**Task instructions:**
Search the material below for lines containing the string "teal", and copy every one you find.

(Provided data Opens)

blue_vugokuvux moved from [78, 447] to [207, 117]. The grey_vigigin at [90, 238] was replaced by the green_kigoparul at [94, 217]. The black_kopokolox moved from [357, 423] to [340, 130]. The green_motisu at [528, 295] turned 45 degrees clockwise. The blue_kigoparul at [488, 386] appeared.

(Provided data Closes)
(Provided data Opens)

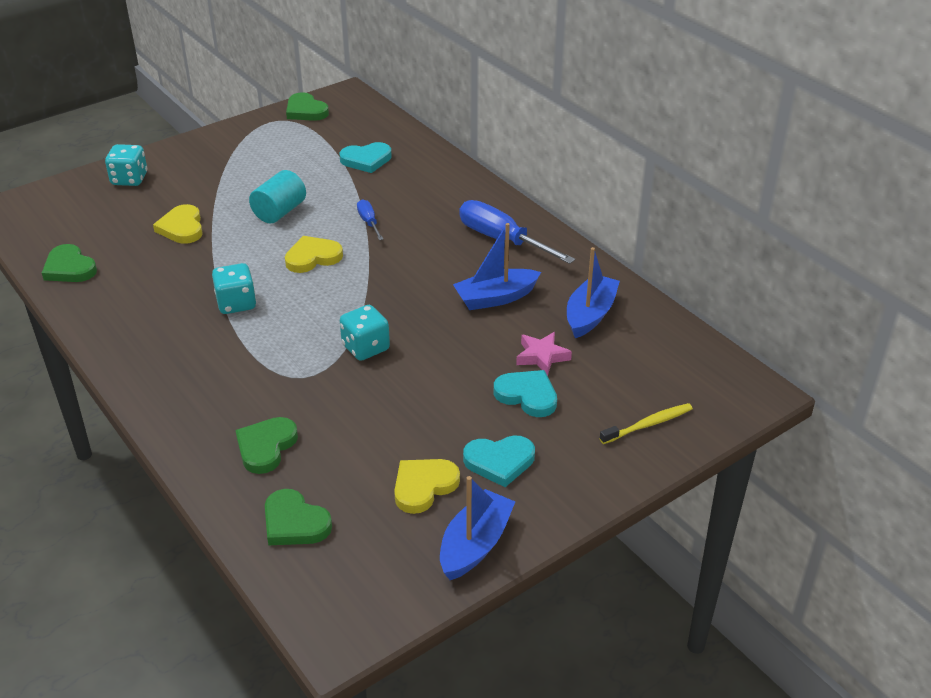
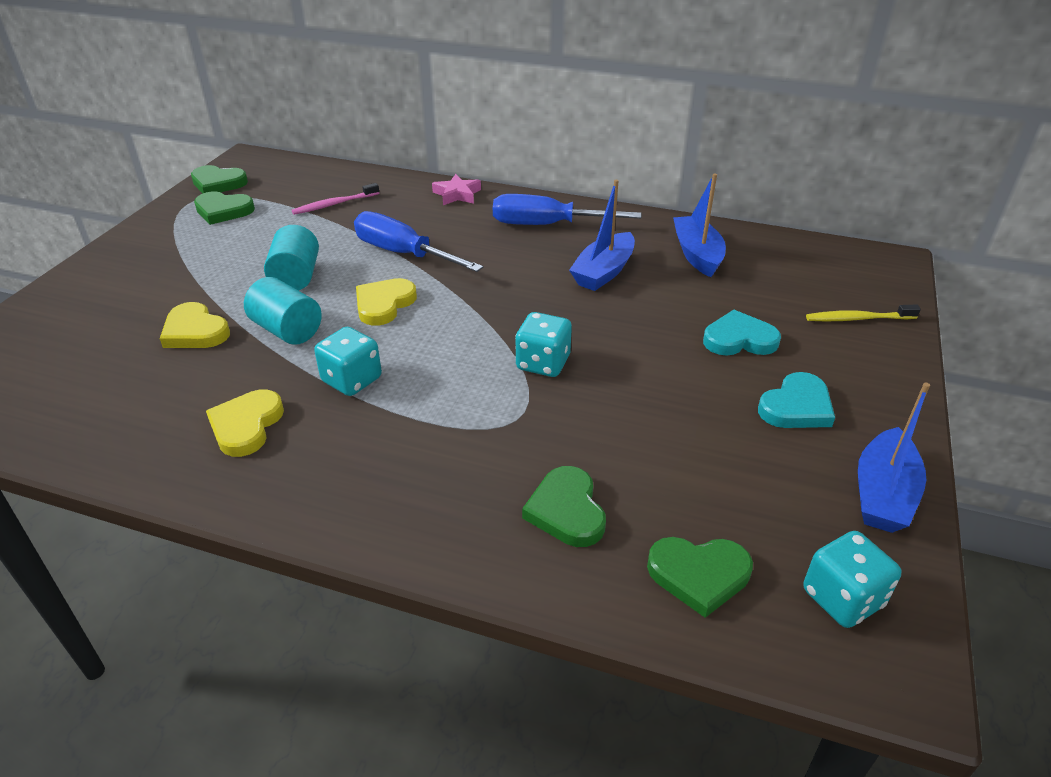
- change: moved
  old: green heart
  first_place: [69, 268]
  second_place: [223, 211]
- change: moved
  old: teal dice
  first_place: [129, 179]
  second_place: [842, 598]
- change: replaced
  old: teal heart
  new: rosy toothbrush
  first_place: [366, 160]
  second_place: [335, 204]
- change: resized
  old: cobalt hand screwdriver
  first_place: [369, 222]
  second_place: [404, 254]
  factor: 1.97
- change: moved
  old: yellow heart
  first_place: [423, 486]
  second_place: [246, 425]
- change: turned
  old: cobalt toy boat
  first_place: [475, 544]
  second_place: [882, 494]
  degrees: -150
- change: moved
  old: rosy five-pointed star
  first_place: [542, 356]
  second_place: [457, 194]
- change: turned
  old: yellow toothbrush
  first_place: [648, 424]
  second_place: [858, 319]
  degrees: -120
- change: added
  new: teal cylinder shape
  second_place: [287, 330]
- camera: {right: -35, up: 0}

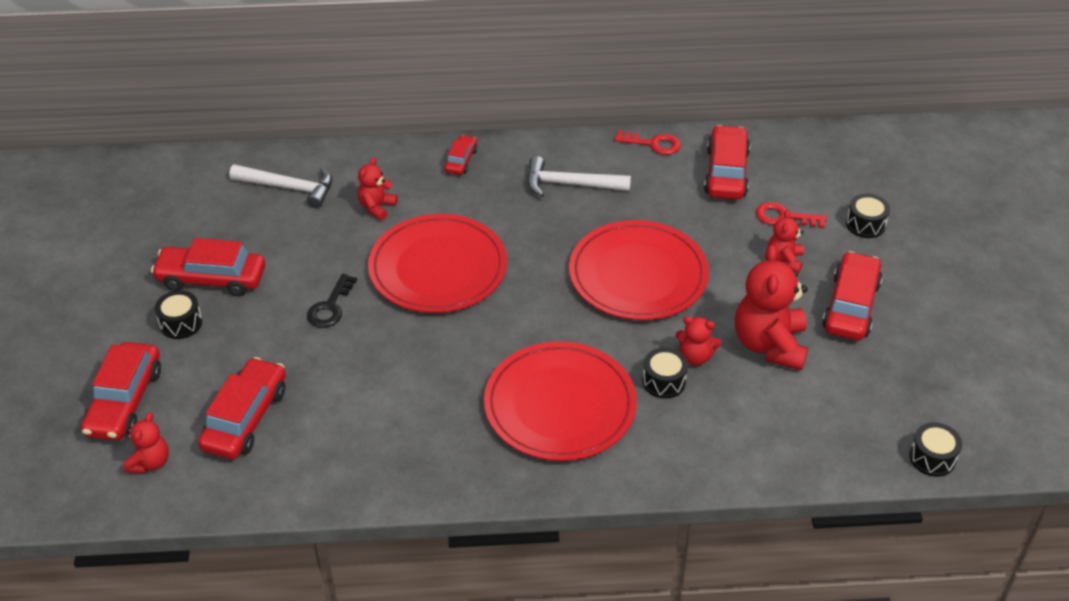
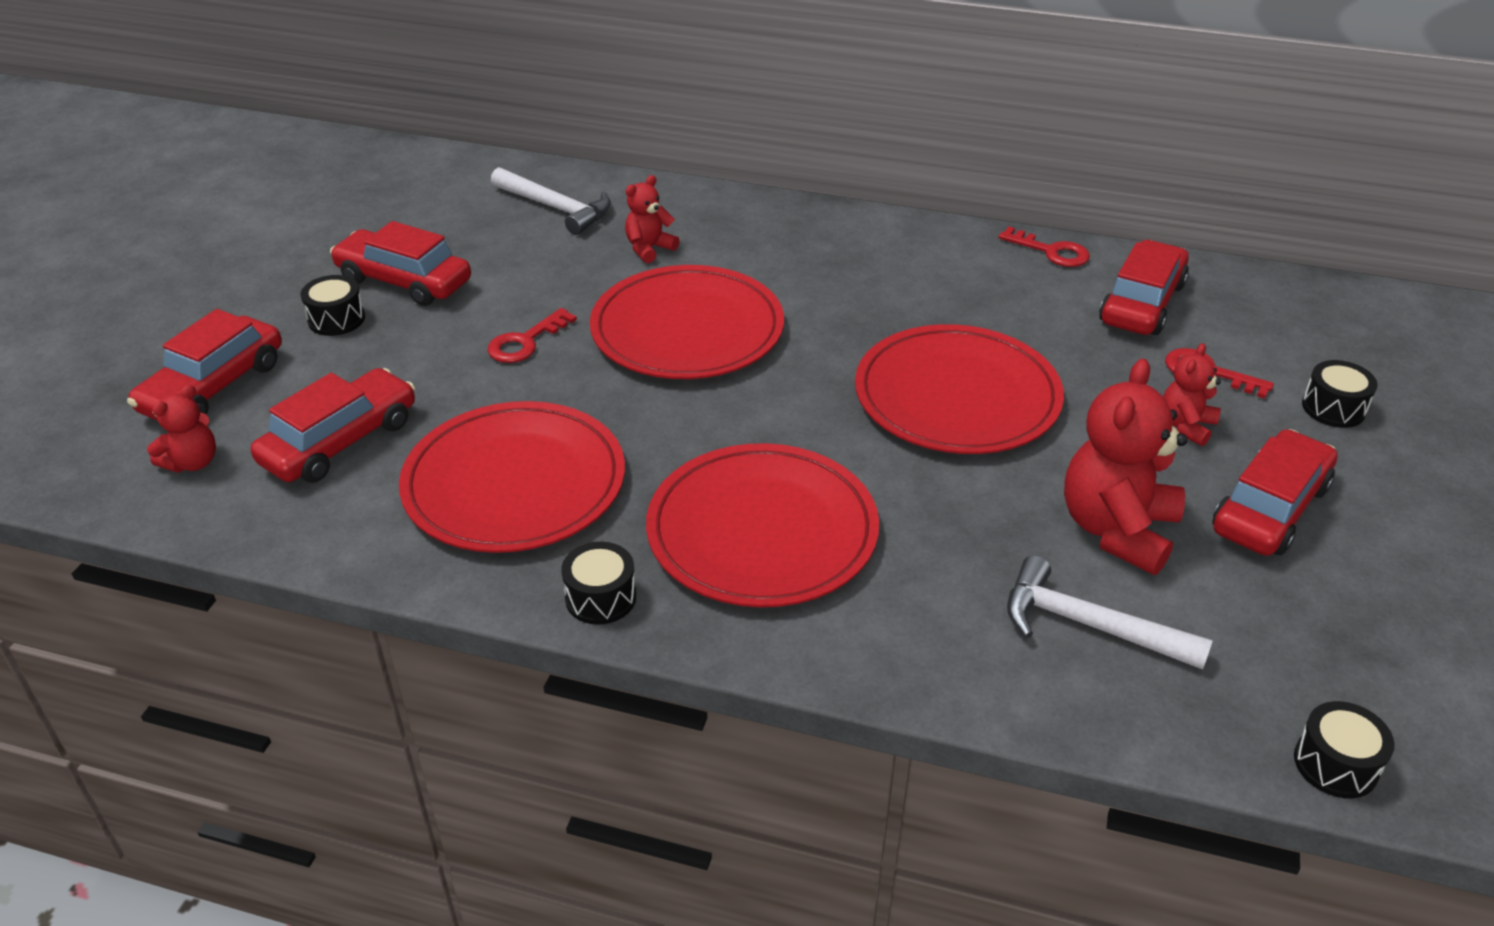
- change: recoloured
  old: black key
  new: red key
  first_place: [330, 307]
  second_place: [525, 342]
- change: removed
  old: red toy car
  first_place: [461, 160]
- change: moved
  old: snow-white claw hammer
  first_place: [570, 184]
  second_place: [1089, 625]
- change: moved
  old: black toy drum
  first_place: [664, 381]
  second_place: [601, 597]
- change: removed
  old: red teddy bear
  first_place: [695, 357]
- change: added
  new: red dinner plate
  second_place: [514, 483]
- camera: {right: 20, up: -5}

(Provided data Closes)

**Result:**
  old: teal dice
  old: teal heart
  new: teal cylinder shape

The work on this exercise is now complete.